[Detected change data]

▼

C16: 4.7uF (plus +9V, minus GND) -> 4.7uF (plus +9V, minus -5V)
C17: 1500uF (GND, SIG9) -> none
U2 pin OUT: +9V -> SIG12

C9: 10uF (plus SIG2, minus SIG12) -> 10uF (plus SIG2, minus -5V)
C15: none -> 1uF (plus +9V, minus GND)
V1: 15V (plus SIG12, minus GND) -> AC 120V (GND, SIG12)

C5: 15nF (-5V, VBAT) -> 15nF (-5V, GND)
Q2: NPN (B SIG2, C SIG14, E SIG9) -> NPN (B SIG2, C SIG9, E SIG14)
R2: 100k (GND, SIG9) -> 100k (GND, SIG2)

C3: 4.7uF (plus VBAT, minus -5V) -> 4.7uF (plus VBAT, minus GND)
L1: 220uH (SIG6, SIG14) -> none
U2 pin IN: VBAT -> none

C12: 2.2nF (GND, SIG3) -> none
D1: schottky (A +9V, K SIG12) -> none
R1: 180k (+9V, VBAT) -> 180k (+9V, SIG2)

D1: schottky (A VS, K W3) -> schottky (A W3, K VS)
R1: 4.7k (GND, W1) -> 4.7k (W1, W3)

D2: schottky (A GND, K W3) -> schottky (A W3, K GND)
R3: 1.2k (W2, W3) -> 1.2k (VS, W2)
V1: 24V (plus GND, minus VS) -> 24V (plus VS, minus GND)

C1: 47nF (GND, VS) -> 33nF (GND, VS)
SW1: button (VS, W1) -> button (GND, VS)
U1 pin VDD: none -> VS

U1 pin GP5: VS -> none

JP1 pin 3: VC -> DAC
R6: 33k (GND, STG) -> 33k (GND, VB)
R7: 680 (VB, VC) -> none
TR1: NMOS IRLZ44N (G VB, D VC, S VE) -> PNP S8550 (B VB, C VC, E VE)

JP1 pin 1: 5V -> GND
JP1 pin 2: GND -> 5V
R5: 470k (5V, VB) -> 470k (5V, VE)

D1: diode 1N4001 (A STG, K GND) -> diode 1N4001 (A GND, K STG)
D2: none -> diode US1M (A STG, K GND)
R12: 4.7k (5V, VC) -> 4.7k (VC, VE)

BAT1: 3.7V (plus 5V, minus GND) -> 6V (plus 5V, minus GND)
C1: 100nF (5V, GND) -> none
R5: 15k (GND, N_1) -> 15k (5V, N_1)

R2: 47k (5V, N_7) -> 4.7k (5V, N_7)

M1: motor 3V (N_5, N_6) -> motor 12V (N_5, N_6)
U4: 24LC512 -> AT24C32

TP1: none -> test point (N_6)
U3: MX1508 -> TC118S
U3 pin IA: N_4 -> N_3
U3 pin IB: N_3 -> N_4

▲

__Exercise details__
None of the records may be skipped; each is to be repeated exactly.

__Written answer__
C16: 4.7uF (plus +9V, minus GND) -> 4.7uF (plus +9V, minus -5V)
C17: 1500uF (GND, SIG9) -> none
U2 pin OUT: +9V -> SIG12

C9: 10uF (plus SIG2, minus SIG12) -> 10uF (plus SIG2, minus -5V)
C15: none -> 1uF (plus +9V, minus GND)
V1: 15V (plus SIG12, minus GND) -> AC 120V (GND, SIG12)

C5: 15nF (-5V, VBAT) -> 15nF (-5V, GND)
Q2: NPN (B SIG2, C SIG14, E SIG9) -> NPN (B SIG2, C SIG9, E SIG14)
R2: 100k (GND, SIG9) -> 100k (GND, SIG2)

C3: 4.7uF (plus VBAT, minus -5V) -> 4.7uF (plus VBAT, minus GND)
L1: 220uH (SIG6, SIG14) -> none
U2 pin IN: VBAT -> none

C12: 2.2nF (GND, SIG3) -> none
D1: schottky (A +9V, K SIG12) -> none
R1: 180k (+9V, VBAT) -> 180k (+9V, SIG2)

D1: schottky (A VS, K W3) -> schottky (A W3, K VS)
R1: 4.7k (GND, W1) -> 4.7k (W1, W3)

D2: schottky (A GND, K W3) -> schottky (A W3, K GND)
R3: 1.2k (W2, W3) -> 1.2k (VS, W2)
V1: 24V (plus GND, minus VS) -> 24V (plus VS, minus GND)

C1: 47nF (GND, VS) -> 33nF (GND, VS)
SW1: button (VS, W1) -> button (GND, VS)
U1 pin VDD: none -> VS

U1 pin GP5: VS -> none

JP1 pin 3: VC -> DAC
R6: 33k (GND, STG) -> 33k (GND, VB)
R7: 680 (VB, VC) -> none
TR1: NMOS IRLZ44N (G VB, D VC, S VE) -> PNP S8550 (B VB, C VC, E VE)

JP1 pin 1: 5V -> GND
JP1 pin 2: GND -> 5V
R5: 470k (5V, VB) -> 470k (5V, VE)

D1: diode 1N4001 (A STG, K GND) -> diode 1N4001 (A GND, K STG)
D2: none -> diode US1M (A STG, K GND)
R12: 4.7k (5V, VC) -> 4.7k (VC, VE)

BAT1: 3.7V (plus 5V, minus GND) -> 6V (plus 5V, minus GND)
C1: 100nF (5V, GND) -> none
R5: 15k (GND, N_1) -> 15k (5V, N_1)

R2: 47k (5V, N_7) -> 4.7k (5V, N_7)

M1: motor 3V (N_5, N_6) -> motor 12V (N_5, N_6)
U4: 24LC512 -> AT24C32

TP1: none -> test point (N_6)
U3: MX1508 -> TC118S
U3 pin IA: N_4 -> N_3
U3 pin IB: N_3 -> N_4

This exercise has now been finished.